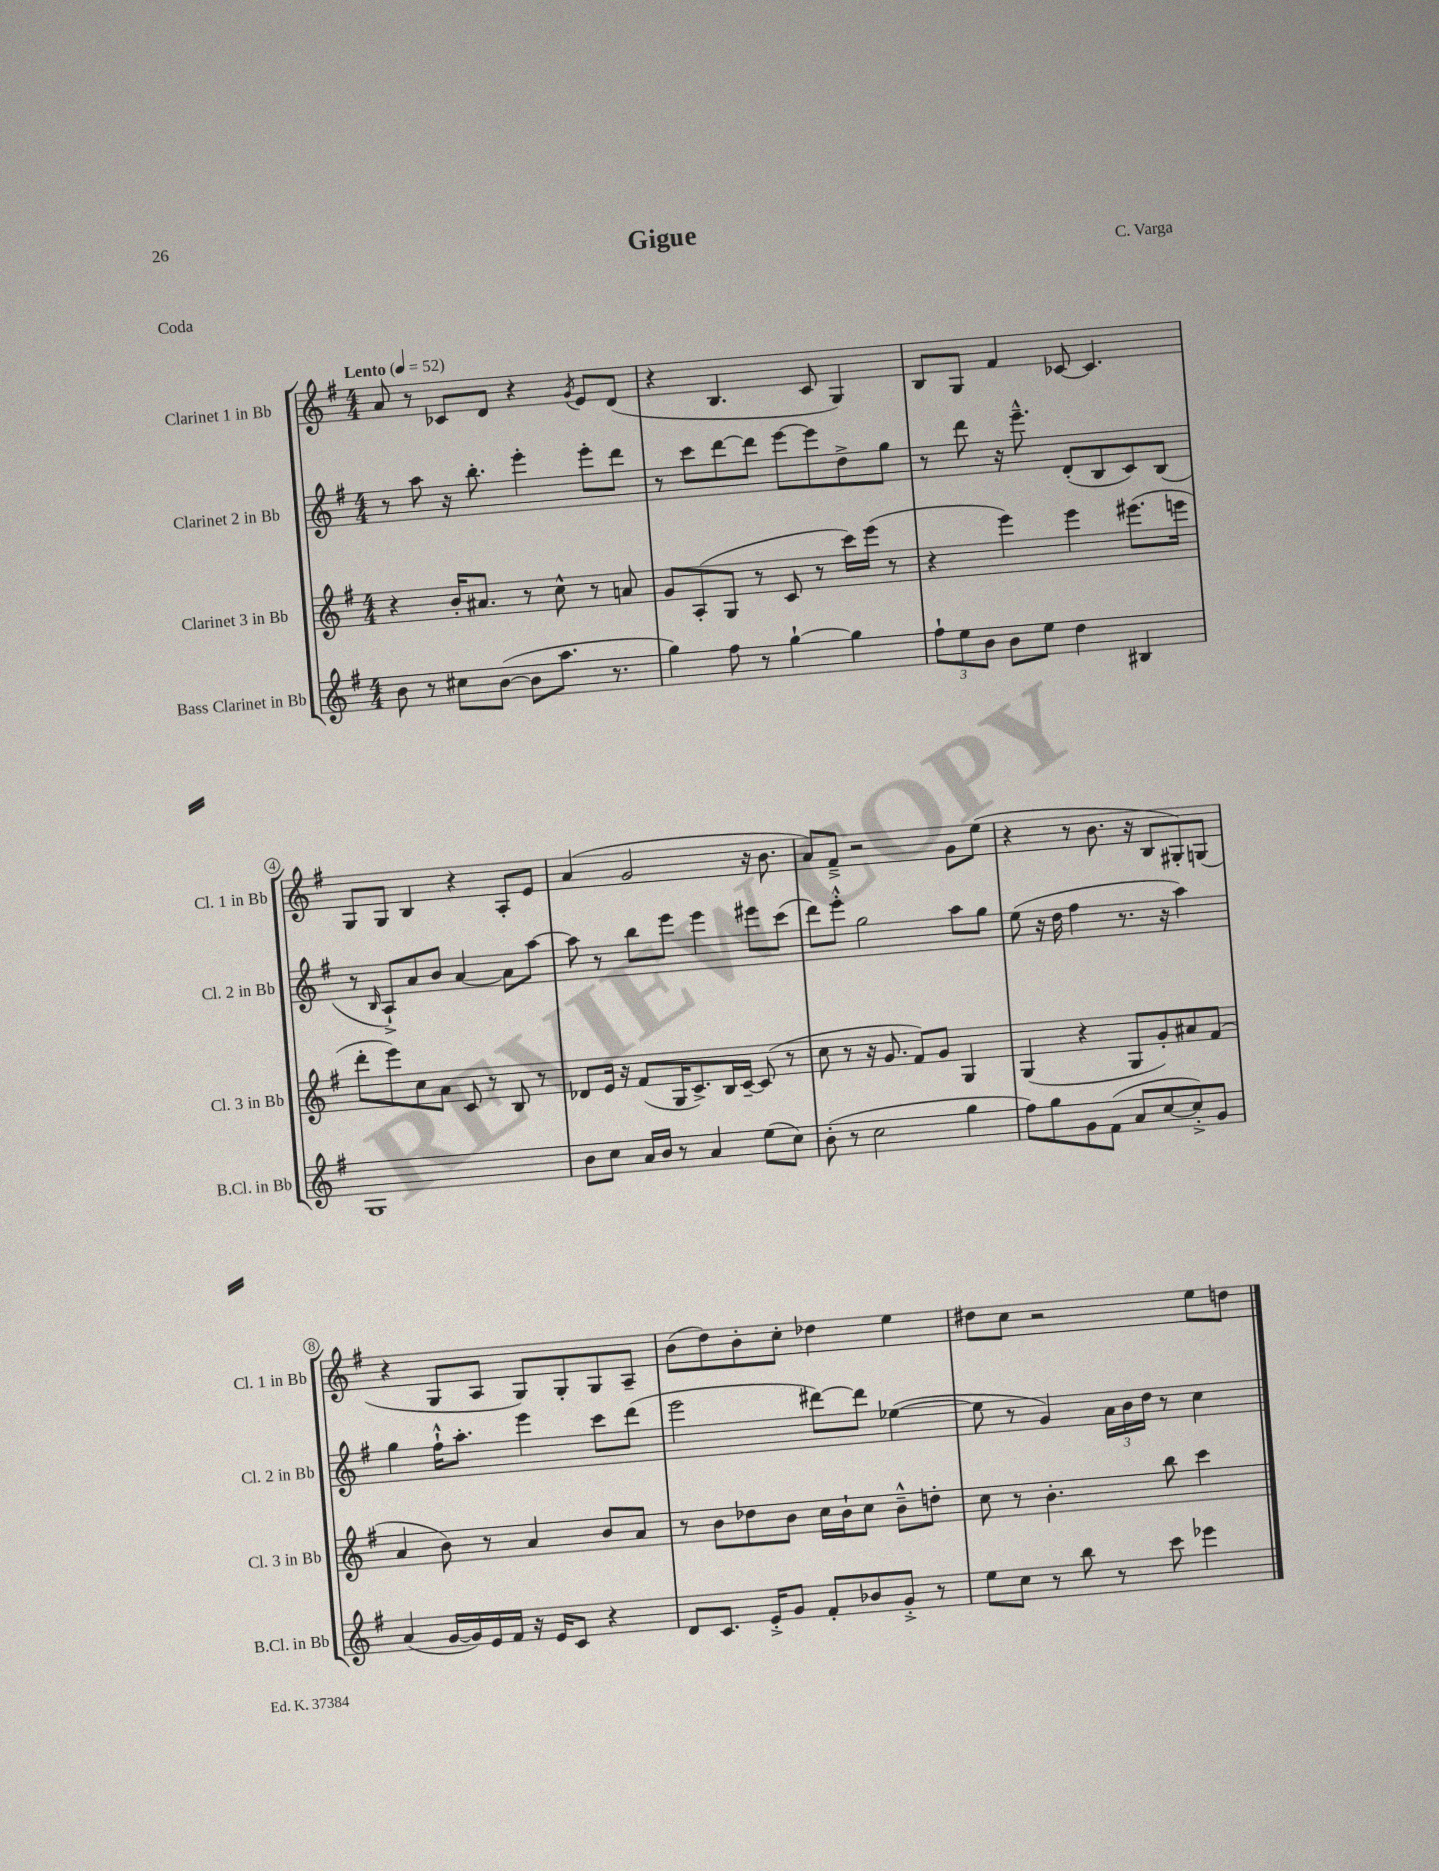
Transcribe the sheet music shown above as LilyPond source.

\header { title = "Gigue" composer = "C. Varga" piece = "Coda" }
<<
\new StaffGroup <<
\new Staff = "s0" \with { instrumentName = "Clarinet 1 in Bb" shortInstrumentName = "Cl. 1 in Bb" } {
    \clef treble \key g \major \numericTimeSignature \time 4/4 \tempo "Lento" 4 = 52
    a'8 r8 ces'8 d'8 r4 \acciaccatura { g'8 } e'8 d'8( |
    r4 b4. c'8 g4) |
    b8 g8 fis'4 ces'8~ ces'4. |
    g8 g8 b4 r4 a8-. e'8 |
    a'4( g'2 r16 b'8. |
    a'8) fis'8---> r2 g'8 e''8( |
    r4 r8 b'8. r16 b8 gis8-.) g8( |
    r4 g8 a8 g8) g8-. g8 a8-- |
    b'8( d''8) b'8-. c''8-. des''4 e''4 |
    dis''8 c''8 r2 e''8 d''8 \bar "|." |
}
\new Staff = "s1" \with { instrumentName = "Clarinet 2 in Bb" shortInstrumentName = "Cl. 2 in Bb" } {
    \clef treble \key g \major \numericTimeSignature \time 4/4
    r8 a''8 r16 b''8.-. e'''4-. e'''8-. d'''8 |
    r8 c'''8 d'''8~ d'''8 e'''8~ e'''8 d''8-> g''8 |
    r8 d'''8 r16 e'''8.---^ d'8-.( b8 c'8) b8( |
    r8 \grace { b16 } a8-!->) a'8 b'8 a'4~ a'8 a''8~ |
    a''8 r8 b''8 e'''8 e'''4 eis'''8 c'''8( |
    d'''8) e'''8-.-^ g''2 a''8 g''8 |
    e''8( r16 d''16 fis''4 r8. r16 a''4) |
    g''4 fis''16-!-^ a''8.-. e'''4 c'''8 d'''8( |
    e'''2 dis'''8~) dis'''8 ees''4~( |
    ees''8 r8 g'4) \tuplet 3/2 { a'16 b'16 d''16 } r8 c''4 \bar "|." |
}
\new Staff = "s2" \with { instrumentName = "Clarinet 3 in Bb" shortInstrumentName = "Cl. 3 in Bb" } {
    \clef treble \key g \major \numericTimeSignature \time 4/4
    r4 b'16-. ais'8. r8 c''8-^ r8 a'8 |
    g'8 a8-.( g8 r8 c'8 r8 c'''16) e'''16( r8 |
    r4 e'''4) e'''4 eis'''8.( e'''16 |
    d'''8-. e'''8) c''8 a'8 c'8 r8 b8 r8 |
    des'8 e'16 r16 fis'8( g16 c'8.->) b16 c'16~-- c'8( r8 |
    c''8 r8 r16 g'8. fis'8) g'8 g4 |
    g4( r4 g8 g'8-.) ais'8 fis'8( |
    a'4 b'8) r8 a'4 b'8 a'8 |
    r8 b'8 des''8 b'8 c''16 b'16-! c''8 b'8---^ d''8-. |
    c''8 r8 b'4.-. b''8 c'''4 \bar "|." |
}
\new Staff = "s3" \with { instrumentName = "Bass Clarinet in Bb" shortInstrumentName = "B.Cl. in Bb" } {
    \clef treble \key g \major \numericTimeSignature \time 4/4
    b'8 r8 cis''8 b'8~( b'8 a''8. r8. |
    g''4) fis''8 r8 g''4~-! g''4 |
    \tuplet 3/2 { fis''8-! e''8 b'8 } b'8 e''8 d''4 bis4 |
    g1 |
    b'8 c''8 a'16 b'16 r8 a'4 e''8( c''8) |
    b'8-.( r8 c''2 g''4 |
    fis''8) g''8 g'8 fis'8( a'8 c''8~ c''8-.->) g'8 |
    a'4( g'16~ g'16) e'16 fis'16 r16 e'16 c'8 r4 |
    d'8 c'8. e'16-.-> g'8 fis'8-. bes'8 g'8-.-> r8 |
    e''8 c''8 r8 b''8 r8 c'''8 ees'''4 \bar "|." |
}
>>
>>
\layout { \context { \Score \override BarNumber.stencil = #(make-stencil-circler 0.1 0.3 ly:text-interface::print) } }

---

List every line of the entries above that contains the string "tuplet". Case counts.

    ees''8 r8 g'4) \tuplet 3/2 { a'16 b'16 d''16 } r8 c''4 \bar "|." |
    \tuplet 3/2 { fis''8-! e''8 b'8 } b'8 e''8 d''4 bis4 |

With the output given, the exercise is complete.